━━━ SUPPLIED DATA

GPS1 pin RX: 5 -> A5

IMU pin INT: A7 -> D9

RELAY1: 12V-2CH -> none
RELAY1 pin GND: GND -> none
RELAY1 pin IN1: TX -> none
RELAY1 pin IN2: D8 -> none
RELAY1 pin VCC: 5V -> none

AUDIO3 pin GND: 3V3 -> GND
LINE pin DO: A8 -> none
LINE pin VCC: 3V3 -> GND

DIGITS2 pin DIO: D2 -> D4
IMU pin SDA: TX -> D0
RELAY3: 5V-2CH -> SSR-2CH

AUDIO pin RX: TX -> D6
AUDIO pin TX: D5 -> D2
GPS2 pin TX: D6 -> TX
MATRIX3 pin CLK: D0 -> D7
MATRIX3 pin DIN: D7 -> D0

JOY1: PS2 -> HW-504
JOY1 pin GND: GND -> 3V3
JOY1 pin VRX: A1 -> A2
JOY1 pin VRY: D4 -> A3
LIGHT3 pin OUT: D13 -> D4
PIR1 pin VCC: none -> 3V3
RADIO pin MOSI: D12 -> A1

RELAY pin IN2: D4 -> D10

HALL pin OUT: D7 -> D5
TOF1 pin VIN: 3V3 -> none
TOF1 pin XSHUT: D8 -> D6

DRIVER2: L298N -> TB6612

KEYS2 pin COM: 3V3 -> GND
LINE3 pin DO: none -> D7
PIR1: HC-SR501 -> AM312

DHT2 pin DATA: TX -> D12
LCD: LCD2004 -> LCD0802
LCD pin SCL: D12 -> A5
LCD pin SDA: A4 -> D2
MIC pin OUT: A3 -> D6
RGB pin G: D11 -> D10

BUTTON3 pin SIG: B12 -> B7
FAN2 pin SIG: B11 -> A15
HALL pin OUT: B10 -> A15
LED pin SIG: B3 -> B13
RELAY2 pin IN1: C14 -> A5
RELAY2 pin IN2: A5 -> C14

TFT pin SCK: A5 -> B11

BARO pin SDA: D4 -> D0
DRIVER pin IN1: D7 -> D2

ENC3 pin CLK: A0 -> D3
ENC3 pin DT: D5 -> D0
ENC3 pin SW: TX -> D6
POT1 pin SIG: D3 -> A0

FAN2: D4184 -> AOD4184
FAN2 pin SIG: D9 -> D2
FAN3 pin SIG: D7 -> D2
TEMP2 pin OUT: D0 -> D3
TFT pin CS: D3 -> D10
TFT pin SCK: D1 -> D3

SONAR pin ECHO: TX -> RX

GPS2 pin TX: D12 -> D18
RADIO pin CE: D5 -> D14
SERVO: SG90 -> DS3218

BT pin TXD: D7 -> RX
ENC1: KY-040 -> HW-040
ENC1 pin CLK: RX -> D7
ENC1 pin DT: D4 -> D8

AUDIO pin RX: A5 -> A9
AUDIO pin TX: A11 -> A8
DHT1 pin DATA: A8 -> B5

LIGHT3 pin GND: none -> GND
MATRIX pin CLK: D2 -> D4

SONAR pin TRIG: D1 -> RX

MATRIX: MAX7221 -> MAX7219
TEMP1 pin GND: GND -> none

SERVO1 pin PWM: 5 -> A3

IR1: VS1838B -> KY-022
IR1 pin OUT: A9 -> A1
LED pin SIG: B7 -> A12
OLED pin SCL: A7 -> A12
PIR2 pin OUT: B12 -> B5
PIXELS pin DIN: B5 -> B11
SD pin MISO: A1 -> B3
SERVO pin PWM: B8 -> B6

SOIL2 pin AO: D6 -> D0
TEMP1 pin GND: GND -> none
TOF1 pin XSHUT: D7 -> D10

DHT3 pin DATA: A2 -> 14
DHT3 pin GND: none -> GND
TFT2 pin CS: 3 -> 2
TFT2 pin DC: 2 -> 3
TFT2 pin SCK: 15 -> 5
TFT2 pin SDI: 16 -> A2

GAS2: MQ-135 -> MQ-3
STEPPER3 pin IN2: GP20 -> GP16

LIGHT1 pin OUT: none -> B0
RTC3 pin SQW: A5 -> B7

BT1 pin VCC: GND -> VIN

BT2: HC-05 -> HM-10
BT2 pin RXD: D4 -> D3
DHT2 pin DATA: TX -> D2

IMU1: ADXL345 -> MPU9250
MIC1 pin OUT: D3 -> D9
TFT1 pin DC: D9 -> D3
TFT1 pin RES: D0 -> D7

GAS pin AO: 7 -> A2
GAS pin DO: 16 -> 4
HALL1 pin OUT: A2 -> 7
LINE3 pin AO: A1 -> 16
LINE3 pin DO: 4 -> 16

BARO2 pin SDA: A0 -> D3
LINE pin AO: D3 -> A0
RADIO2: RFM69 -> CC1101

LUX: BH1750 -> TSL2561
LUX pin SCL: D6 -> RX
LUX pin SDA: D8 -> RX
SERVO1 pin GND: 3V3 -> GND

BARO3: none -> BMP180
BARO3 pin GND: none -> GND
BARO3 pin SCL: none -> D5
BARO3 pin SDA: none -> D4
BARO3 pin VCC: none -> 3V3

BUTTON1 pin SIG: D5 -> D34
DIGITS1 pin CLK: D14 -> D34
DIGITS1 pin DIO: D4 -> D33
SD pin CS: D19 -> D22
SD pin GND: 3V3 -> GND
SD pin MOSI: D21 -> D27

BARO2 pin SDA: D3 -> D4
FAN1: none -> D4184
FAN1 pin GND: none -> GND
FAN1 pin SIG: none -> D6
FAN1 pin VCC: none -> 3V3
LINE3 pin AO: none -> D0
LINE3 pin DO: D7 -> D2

━━━━━━

Set out the entries once more, word for word.

▶ [WRITTEN SOLUTION]
GPS1 pin RX: 5 -> A5

IMU pin INT: A7 -> D9

RELAY1: 12V-2CH -> none
RELAY1 pin GND: GND -> none
RELAY1 pin IN1: TX -> none
RELAY1 pin IN2: D8 -> none
RELAY1 pin VCC: 5V -> none

AUDIO3 pin GND: 3V3 -> GND
LINE pin DO: A8 -> none
LINE pin VCC: 3V3 -> GND

DIGITS2 pin DIO: D2 -> D4
IMU pin SDA: TX -> D0
RELAY3: 5V-2CH -> SSR-2CH

AUDIO pin RX: TX -> D6
AUDIO pin TX: D5 -> D2
GPS2 pin TX: D6 -> TX
MATRIX3 pin CLK: D0 -> D7
MATRIX3 pin DIN: D7 -> D0

JOY1: PS2 -> HW-504
JOY1 pin GND: GND -> 3V3
JOY1 pin VRX: A1 -> A2
JOY1 pin VRY: D4 -> A3
LIGHT3 pin OUT: D13 -> D4
PIR1 pin VCC: none -> 3V3
RADIO pin MOSI: D12 -> A1

RELAY pin IN2: D4 -> D10

HALL pin OUT: D7 -> D5
TOF1 pin VIN: 3V3 -> none
TOF1 pin XSHUT: D8 -> D6

DRIVER2: L298N -> TB6612

KEYS2 pin COM: 3V3 -> GND
LINE3 pin DO: none -> D7
PIR1: HC-SR501 -> AM312

DHT2 pin DATA: TX -> D12
LCD: LCD2004 -> LCD0802
LCD pin SCL: D12 -> A5
LCD pin SDA: A4 -> D2
MIC pin OUT: A3 -> D6
RGB pin G: D11 -> D10

BUTTON3 pin SIG: B12 -> B7
FAN2 pin SIG: B11 -> A15
HALL pin OUT: B10 -> A15
LED pin SIG: B3 -> B13
RELAY2 pin IN1: C14 -> A5
RELAY2 pin IN2: A5 -> C14

TFT pin SCK: A5 -> B11

BARO pin SDA: D4 -> D0
DRIVER pin IN1: D7 -> D2

ENC3 pin CLK: A0 -> D3
ENC3 pin DT: D5 -> D0
ENC3 pin SW: TX -> D6
POT1 pin SIG: D3 -> A0

FAN2: D4184 -> AOD4184
FAN2 pin SIG: D9 -> D2
FAN3 pin SIG: D7 -> D2
TEMP2 pin OUT: D0 -> D3
TFT pin CS: D3 -> D10
TFT pin SCK: D1 -> D3

SONAR pin ECHO: TX -> RX

GPS2 pin TX: D12 -> D18
RADIO pin CE: D5 -> D14
SERVO: SG90 -> DS3218

BT pin TXD: D7 -> RX
ENC1: KY-040 -> HW-040
ENC1 pin CLK: RX -> D7
ENC1 pin DT: D4 -> D8

AUDIO pin RX: A5 -> A9
AUDIO pin TX: A11 -> A8
DHT1 pin DATA: A8 -> B5

LIGHT3 pin GND: none -> GND
MATRIX pin CLK: D2 -> D4

SONAR pin TRIG: D1 -> RX

MATRIX: MAX7221 -> MAX7219
TEMP1 pin GND: GND -> none

SERVO1 pin PWM: 5 -> A3

IR1: VS1838B -> KY-022
IR1 pin OUT: A9 -> A1
LED pin SIG: B7 -> A12
OLED pin SCL: A7 -> A12
PIR2 pin OUT: B12 -> B5
PIXELS pin DIN: B5 -> B11
SD pin MISO: A1 -> B3
SERVO pin PWM: B8 -> B6

SOIL2 pin AO: D6 -> D0
TEMP1 pin GND: GND -> none
TOF1 pin XSHUT: D7 -> D10

DHT3 pin DATA: A2 -> 14
DHT3 pin GND: none -> GND
TFT2 pin CS: 3 -> 2
TFT2 pin DC: 2 -> 3
TFT2 pin SCK: 15 -> 5
TFT2 pin SDI: 16 -> A2

GAS2: MQ-135 -> MQ-3
STEPPER3 pin IN2: GP20 -> GP16

LIGHT1 pin OUT: none -> B0
RTC3 pin SQW: A5 -> B7

BT1 pin VCC: GND -> VIN

BT2: HC-05 -> HM-10
BT2 pin RXD: D4 -> D3
DHT2 pin DATA: TX -> D2

IMU1: ADXL345 -> MPU9250
MIC1 pin OUT: D3 -> D9
TFT1 pin DC: D9 -> D3
TFT1 pin RES: D0 -> D7

GAS pin AO: 7 -> A2
GAS pin DO: 16 -> 4
HALL1 pin OUT: A2 -> 7
LINE3 pin AO: A1 -> 16
LINE3 pin DO: 4 -> 16

BARO2 pin SDA: A0 -> D3
LINE pin AO: D3 -> A0
RADIO2: RFM69 -> CC1101

LUX: BH1750 -> TSL2561
LUX pin SCL: D6 -> RX
LUX pin SDA: D8 -> RX
SERVO1 pin GND: 3V3 -> GND

BARO3: none -> BMP180
BARO3 pin GND: none -> GND
BARO3 pin SCL: none -> D5
BARO3 pin SDA: none -> D4
BARO3 pin VCC: none -> 3V3

BUTTON1 pin SIG: D5 -> D34
DIGITS1 pin CLK: D14 -> D34
DIGITS1 pin DIO: D4 -> D33
SD pin CS: D19 -> D22
SD pin GND: 3V3 -> GND
SD pin MOSI: D21 -> D27

BARO2 pin SDA: D3 -> D4
FAN1: none -> D4184
FAN1 pin GND: none -> GND
FAN1 pin SIG: none -> D6
FAN1 pin VCC: none -> 3V3
LINE3 pin AO: none -> D0
LINE3 pin DO: D7 -> D2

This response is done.